**Instructions for the task**
Where a line in the records below includes "donut", pull that line out.
-- Data provided follows --
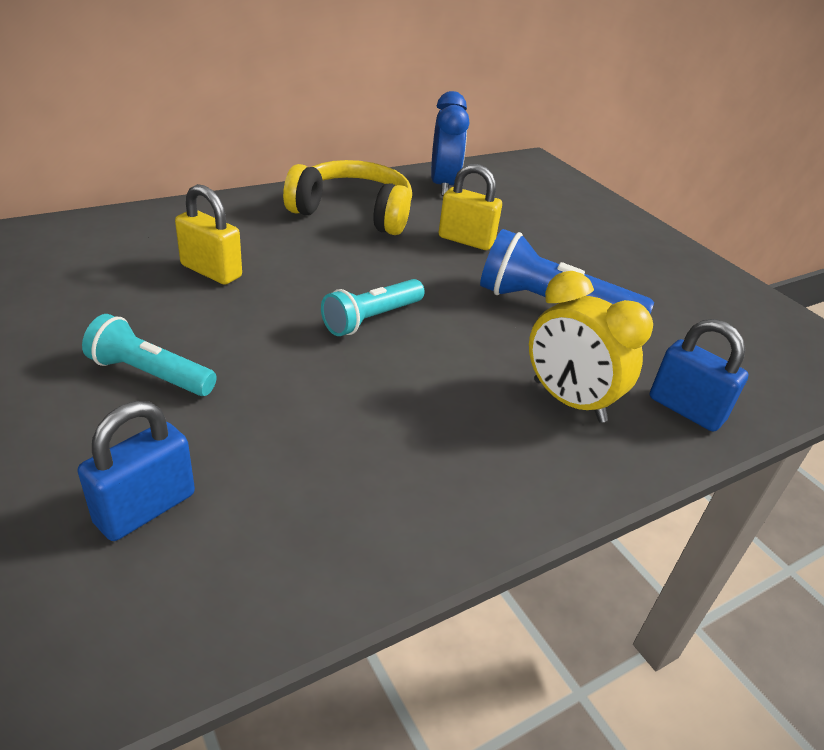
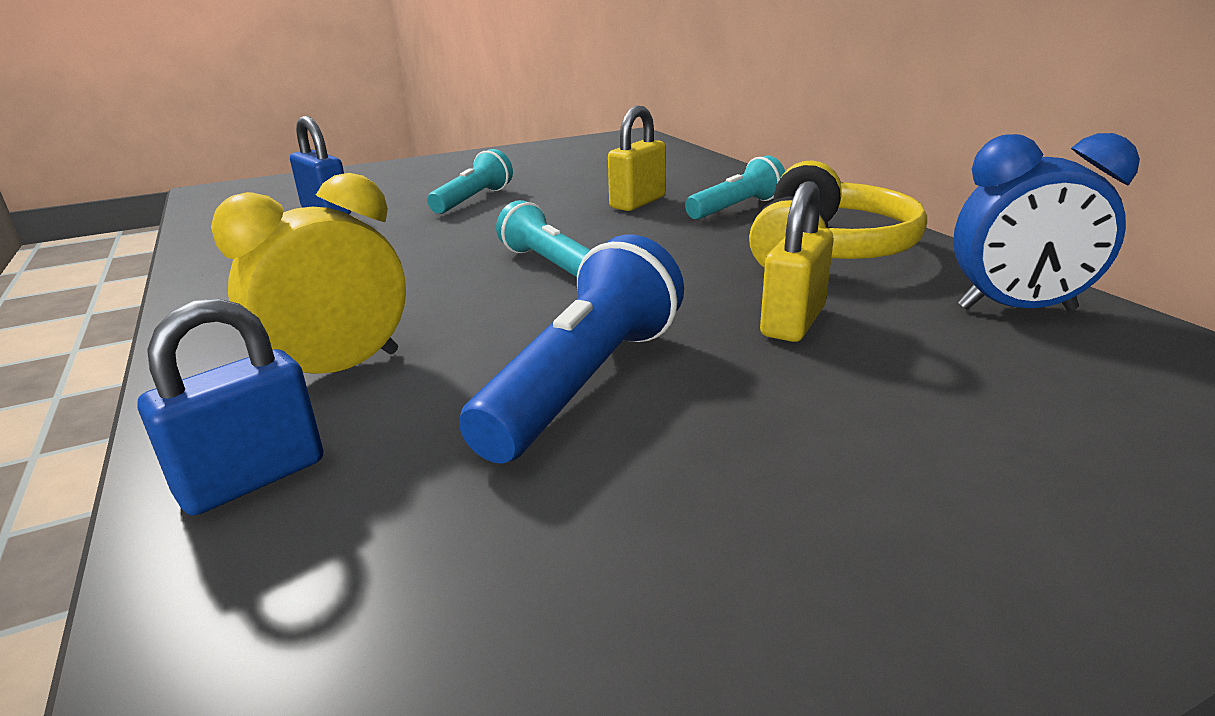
camera: 100 degrees right, 10 degrees down
none -> turquoise flashlight [685,155,785,220]

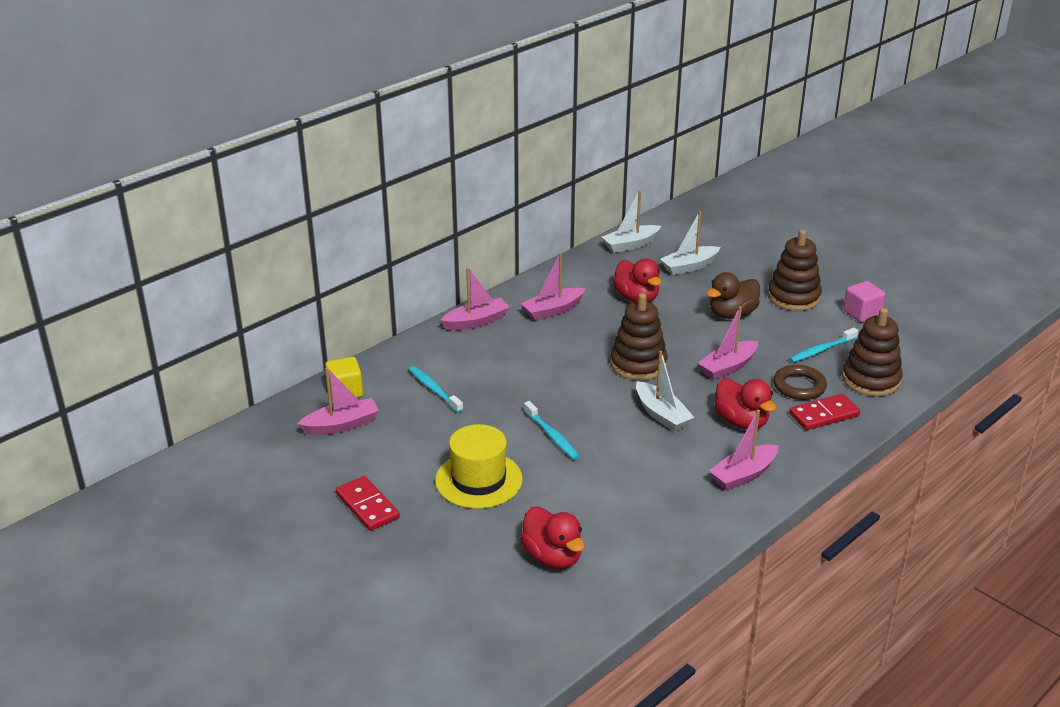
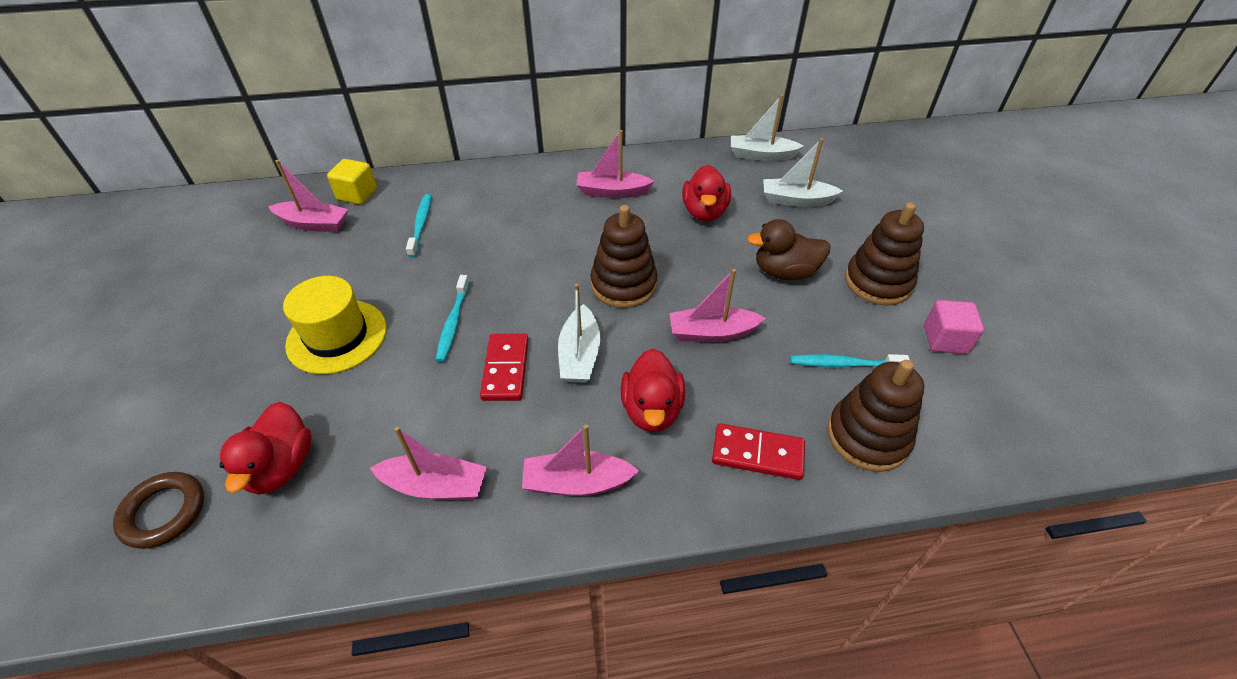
camera: 35 degrees right, 15 degrees up
red domino [336,476,400,531] -> red domino moved to [480,334,529,401]
pink boat [440,267,510,331] -> pink boat moved to [370,426,487,500]
brown ring [773,365,827,400] -> brown ring moved to [113,472,204,549]

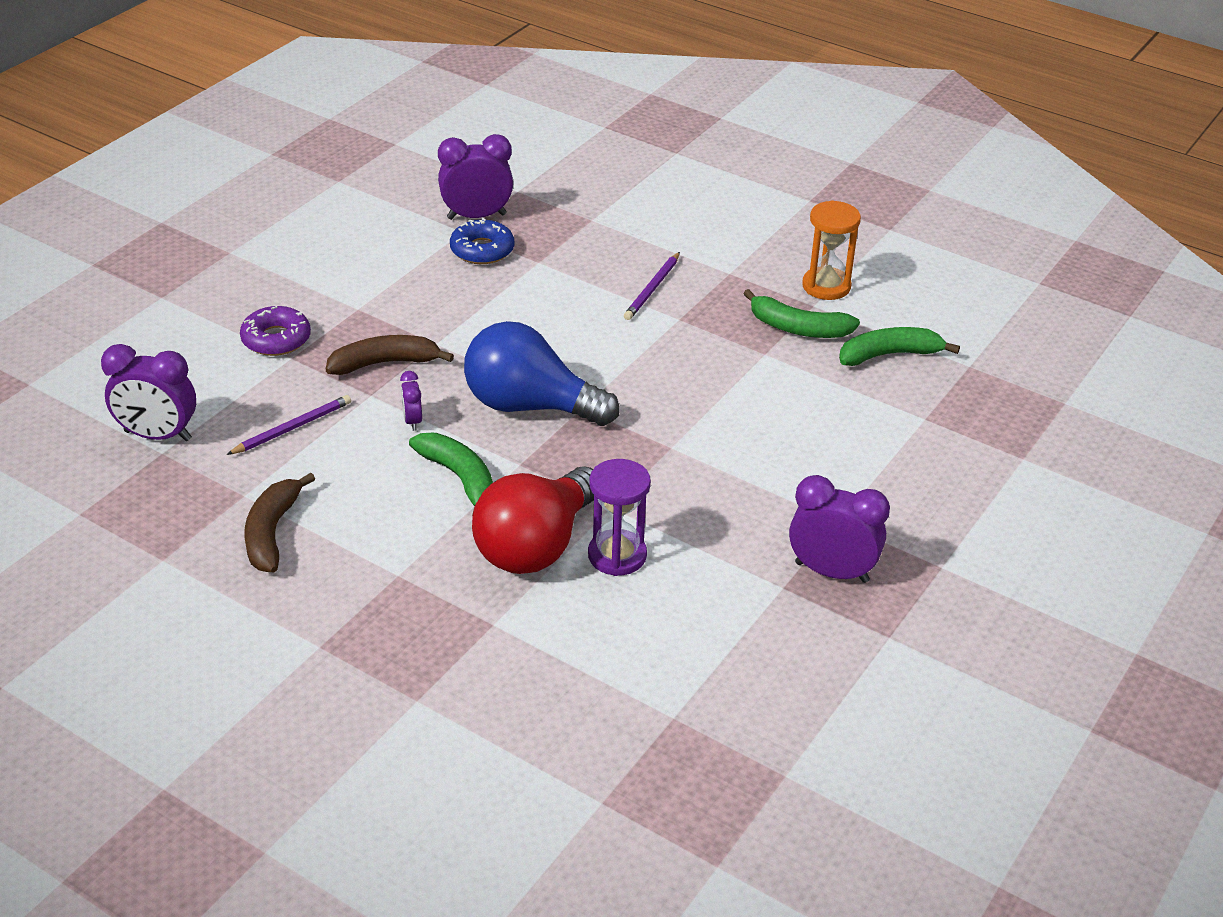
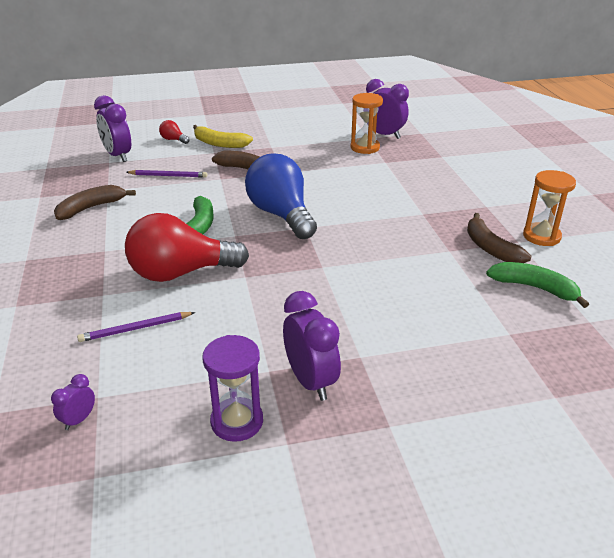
camera: 45 degrees right, 5 degrees down
purple donut [240,306,311,356] -> yellow banana [193,125,253,148]
purple clock [400,371,422,431] -> purple clock moved to [51,374,95,430]
blue donut [450,218,514,264] -> orange hourglass [351,93,383,154]
purple hourglass [588,459,651,576] -> purple hourglass moved to [202,335,263,442]
purple pencil [624,252,680,320] -> purple pencil moved to [77,312,195,342]
green banana [743,289,860,338] -> brown banana [467,213,531,263]
none -> red light bulb [159,120,189,144]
-- Data provided concluded --
**Problem solution**
purple donut [240,306,311,356] -> yellow banana [193,125,253,148]
blue donut [450,218,514,264] -> orange hourglass [351,93,383,154]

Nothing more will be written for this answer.